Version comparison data
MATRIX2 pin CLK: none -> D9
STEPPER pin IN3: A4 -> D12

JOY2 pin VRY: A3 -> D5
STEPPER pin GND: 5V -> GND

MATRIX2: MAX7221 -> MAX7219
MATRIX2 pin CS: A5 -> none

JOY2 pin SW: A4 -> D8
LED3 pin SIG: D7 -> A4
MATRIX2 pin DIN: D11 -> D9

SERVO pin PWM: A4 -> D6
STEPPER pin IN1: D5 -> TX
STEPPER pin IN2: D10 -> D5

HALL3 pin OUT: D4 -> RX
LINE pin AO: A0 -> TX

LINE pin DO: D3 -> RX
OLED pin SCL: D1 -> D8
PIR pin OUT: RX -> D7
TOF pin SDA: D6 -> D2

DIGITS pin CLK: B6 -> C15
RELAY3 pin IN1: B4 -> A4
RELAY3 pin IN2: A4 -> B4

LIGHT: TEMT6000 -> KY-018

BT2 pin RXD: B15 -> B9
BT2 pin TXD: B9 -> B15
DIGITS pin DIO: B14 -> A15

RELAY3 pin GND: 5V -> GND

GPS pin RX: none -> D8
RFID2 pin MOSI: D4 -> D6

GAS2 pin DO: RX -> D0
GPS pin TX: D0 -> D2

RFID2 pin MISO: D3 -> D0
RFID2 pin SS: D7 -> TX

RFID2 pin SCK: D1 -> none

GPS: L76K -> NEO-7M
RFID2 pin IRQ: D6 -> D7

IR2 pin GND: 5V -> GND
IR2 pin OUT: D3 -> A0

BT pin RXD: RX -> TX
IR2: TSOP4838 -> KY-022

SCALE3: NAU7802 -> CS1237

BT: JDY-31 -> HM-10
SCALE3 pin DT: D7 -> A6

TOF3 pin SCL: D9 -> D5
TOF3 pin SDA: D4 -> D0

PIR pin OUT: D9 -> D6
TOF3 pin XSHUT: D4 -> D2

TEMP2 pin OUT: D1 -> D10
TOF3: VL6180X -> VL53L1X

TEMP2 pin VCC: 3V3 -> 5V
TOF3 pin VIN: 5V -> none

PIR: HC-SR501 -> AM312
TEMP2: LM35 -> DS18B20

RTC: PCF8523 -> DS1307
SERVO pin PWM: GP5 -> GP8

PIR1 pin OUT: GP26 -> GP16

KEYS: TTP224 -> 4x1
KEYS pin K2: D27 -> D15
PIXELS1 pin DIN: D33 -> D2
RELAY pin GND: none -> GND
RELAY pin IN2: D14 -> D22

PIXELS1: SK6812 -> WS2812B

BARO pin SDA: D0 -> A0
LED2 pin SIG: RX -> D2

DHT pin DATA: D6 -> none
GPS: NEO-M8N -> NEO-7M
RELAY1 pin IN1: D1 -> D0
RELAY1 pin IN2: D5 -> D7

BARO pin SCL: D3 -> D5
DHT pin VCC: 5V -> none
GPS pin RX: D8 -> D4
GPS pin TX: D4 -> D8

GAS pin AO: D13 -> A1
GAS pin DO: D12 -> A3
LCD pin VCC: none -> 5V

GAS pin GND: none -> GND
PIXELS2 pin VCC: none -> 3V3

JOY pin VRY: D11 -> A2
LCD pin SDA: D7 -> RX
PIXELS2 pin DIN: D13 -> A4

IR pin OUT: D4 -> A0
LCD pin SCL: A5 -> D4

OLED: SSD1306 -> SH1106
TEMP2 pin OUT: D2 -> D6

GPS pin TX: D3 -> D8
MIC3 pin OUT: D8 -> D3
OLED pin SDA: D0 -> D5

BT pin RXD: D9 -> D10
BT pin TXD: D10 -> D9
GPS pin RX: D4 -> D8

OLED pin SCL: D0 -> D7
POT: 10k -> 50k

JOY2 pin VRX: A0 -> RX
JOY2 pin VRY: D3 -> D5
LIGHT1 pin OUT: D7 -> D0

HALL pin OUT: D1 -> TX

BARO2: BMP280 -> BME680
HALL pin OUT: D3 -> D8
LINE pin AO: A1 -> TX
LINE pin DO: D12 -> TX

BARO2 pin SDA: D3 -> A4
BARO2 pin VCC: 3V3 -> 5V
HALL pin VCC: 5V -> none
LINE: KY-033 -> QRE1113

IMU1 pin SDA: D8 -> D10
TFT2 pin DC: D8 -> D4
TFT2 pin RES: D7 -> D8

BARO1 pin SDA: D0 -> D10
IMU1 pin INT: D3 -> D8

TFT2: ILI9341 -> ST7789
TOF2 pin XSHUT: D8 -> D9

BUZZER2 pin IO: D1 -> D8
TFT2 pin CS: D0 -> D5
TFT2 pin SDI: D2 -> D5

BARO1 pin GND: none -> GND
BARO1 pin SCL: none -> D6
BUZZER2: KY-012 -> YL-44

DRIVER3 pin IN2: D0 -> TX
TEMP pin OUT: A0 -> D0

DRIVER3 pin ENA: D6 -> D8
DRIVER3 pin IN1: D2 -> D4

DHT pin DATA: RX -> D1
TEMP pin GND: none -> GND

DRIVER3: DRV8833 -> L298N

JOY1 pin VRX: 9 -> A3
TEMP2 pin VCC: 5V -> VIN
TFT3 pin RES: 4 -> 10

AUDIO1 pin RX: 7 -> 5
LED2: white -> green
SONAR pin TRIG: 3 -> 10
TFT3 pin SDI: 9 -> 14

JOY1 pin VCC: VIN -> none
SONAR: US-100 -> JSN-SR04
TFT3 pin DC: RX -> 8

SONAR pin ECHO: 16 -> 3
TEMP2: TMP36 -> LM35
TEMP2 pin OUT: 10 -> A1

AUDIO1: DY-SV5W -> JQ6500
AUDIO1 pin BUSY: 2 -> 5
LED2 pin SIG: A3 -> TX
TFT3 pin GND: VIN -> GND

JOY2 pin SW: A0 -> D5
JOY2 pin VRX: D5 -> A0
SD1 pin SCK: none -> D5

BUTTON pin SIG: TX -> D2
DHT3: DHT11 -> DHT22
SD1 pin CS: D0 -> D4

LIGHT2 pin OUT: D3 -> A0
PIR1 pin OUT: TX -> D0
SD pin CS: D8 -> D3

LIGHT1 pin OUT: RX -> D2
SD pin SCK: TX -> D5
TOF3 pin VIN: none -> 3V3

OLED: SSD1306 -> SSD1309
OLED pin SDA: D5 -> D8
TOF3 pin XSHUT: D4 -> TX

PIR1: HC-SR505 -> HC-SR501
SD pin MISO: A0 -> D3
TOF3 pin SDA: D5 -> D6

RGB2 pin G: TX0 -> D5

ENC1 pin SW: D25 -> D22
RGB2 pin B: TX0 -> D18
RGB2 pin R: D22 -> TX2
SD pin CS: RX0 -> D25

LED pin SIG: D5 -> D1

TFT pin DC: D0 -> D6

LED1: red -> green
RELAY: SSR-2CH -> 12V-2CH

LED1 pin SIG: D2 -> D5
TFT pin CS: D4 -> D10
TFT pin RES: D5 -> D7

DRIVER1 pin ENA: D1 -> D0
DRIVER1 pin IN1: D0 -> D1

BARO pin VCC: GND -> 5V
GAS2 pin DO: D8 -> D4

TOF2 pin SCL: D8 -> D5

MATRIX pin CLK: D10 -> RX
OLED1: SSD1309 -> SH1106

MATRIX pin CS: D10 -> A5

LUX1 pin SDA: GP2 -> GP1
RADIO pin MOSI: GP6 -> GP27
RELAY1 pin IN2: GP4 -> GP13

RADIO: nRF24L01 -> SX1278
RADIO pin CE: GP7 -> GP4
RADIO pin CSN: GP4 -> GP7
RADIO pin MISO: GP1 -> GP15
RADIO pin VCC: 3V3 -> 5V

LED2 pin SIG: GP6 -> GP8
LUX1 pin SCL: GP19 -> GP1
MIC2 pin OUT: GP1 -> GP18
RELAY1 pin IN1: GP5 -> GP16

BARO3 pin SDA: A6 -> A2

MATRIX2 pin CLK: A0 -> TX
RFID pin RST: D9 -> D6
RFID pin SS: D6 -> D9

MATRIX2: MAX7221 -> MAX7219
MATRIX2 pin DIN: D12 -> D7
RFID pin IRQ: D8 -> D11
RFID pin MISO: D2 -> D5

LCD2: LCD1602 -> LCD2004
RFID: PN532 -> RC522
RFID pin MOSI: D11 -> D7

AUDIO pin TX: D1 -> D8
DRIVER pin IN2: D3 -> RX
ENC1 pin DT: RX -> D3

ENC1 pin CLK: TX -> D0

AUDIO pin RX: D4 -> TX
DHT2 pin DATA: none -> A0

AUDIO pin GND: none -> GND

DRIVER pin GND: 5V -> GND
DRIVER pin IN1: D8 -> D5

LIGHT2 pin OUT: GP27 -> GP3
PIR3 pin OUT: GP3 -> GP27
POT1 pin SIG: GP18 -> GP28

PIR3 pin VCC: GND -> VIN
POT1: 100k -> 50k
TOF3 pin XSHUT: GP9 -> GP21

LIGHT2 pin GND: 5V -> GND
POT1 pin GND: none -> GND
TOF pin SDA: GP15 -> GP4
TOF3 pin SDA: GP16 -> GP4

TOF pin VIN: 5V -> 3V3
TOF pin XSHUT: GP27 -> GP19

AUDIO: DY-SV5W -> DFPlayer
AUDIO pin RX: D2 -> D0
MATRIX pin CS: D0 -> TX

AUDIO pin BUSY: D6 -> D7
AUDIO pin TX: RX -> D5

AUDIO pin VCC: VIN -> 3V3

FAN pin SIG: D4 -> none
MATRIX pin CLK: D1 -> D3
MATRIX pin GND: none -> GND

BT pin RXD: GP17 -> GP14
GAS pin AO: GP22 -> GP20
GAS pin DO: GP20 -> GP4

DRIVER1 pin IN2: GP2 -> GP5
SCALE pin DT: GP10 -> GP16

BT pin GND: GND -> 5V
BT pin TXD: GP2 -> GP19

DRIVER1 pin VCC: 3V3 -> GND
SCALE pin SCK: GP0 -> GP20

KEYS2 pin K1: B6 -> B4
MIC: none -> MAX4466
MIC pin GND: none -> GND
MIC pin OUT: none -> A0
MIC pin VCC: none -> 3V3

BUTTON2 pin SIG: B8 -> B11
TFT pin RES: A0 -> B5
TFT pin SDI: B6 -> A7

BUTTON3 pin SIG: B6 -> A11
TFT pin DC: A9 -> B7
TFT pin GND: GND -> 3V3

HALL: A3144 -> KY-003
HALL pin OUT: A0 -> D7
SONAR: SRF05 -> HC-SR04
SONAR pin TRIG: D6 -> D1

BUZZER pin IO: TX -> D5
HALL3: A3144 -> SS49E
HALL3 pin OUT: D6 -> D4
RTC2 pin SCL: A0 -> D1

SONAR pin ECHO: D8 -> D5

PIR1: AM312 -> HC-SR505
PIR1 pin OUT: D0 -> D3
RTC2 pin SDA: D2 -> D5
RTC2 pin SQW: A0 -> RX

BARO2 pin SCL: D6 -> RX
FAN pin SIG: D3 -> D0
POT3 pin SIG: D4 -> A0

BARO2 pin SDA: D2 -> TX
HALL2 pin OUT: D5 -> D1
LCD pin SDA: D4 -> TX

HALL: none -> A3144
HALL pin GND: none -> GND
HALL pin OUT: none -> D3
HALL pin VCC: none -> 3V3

Exercise goal >> Would you copy out exactly the lines above that start at the one containing "TFT3 pin RES: 4 -> 10" and end at the one containing "BARO3 pin SDA: A6 -> A2", inclusive?

Reply to the task >>
TFT3 pin RES: 4 -> 10

AUDIO1 pin RX: 7 -> 5
LED2: white -> green
SONAR pin TRIG: 3 -> 10
TFT3 pin SDI: 9 -> 14

JOY1 pin VCC: VIN -> none
SONAR: US-100 -> JSN-SR04
TFT3 pin DC: RX -> 8

SONAR pin ECHO: 16 -> 3
TEMP2: TMP36 -> LM35
TEMP2 pin OUT: 10 -> A1

AUDIO1: DY-SV5W -> JQ6500
AUDIO1 pin BUSY: 2 -> 5
LED2 pin SIG: A3 -> TX
TFT3 pin GND: VIN -> GND

JOY2 pin SW: A0 -> D5
JOY2 pin VRX: D5 -> A0
SD1 pin SCK: none -> D5

BUTTON pin SIG: TX -> D2
DHT3: DHT11 -> DHT22
SD1 pin CS: D0 -> D4

LIGHT2 pin OUT: D3 -> A0
PIR1 pin OUT: TX -> D0
SD pin CS: D8 -> D3

LIGHT1 pin OUT: RX -> D2
SD pin SCK: TX -> D5
TOF3 pin VIN: none -> 3V3

OLED: SSD1306 -> SSD1309
OLED pin SDA: D5 -> D8
TOF3 pin XSHUT: D4 -> TX

PIR1: HC-SR505 -> HC-SR501
SD pin MISO: A0 -> D3
TOF3 pin SDA: D5 -> D6

RGB2 pin G: TX0 -> D5

ENC1 pin SW: D25 -> D22
RGB2 pin B: TX0 -> D18
RGB2 pin R: D22 -> TX2
SD pin CS: RX0 -> D25

LED pin SIG: D5 -> D1

TFT pin DC: D0 -> D6

LED1: red -> green
RELAY: SSR-2CH -> 12V-2CH

LED1 pin SIG: D2 -> D5
TFT pin CS: D4 -> D10
TFT pin RES: D5 -> D7

DRIVER1 pin ENA: D1 -> D0
DRIVER1 pin IN1: D0 -> D1

BARO pin VCC: GND -> 5V
GAS2 pin DO: D8 -> D4

TOF2 pin SCL: D8 -> D5

MATRIX pin CLK: D10 -> RX
OLED1: SSD1309 -> SH1106

MATRIX pin CS: D10 -> A5

LUX1 pin SDA: GP2 -> GP1
RADIO pin MOSI: GP6 -> GP27
RELAY1 pin IN2: GP4 -> GP13

RADIO: nRF24L01 -> SX1278
RADIO pin CE: GP7 -> GP4
RADIO pin CSN: GP4 -> GP7
RADIO pin MISO: GP1 -> GP15
RADIO pin VCC: 3V3 -> 5V

LED2 pin SIG: GP6 -> GP8
LUX1 pin SCL: GP19 -> GP1
MIC2 pin OUT: GP1 -> GP18
RELAY1 pin IN1: GP5 -> GP16

BARO3 pin SDA: A6 -> A2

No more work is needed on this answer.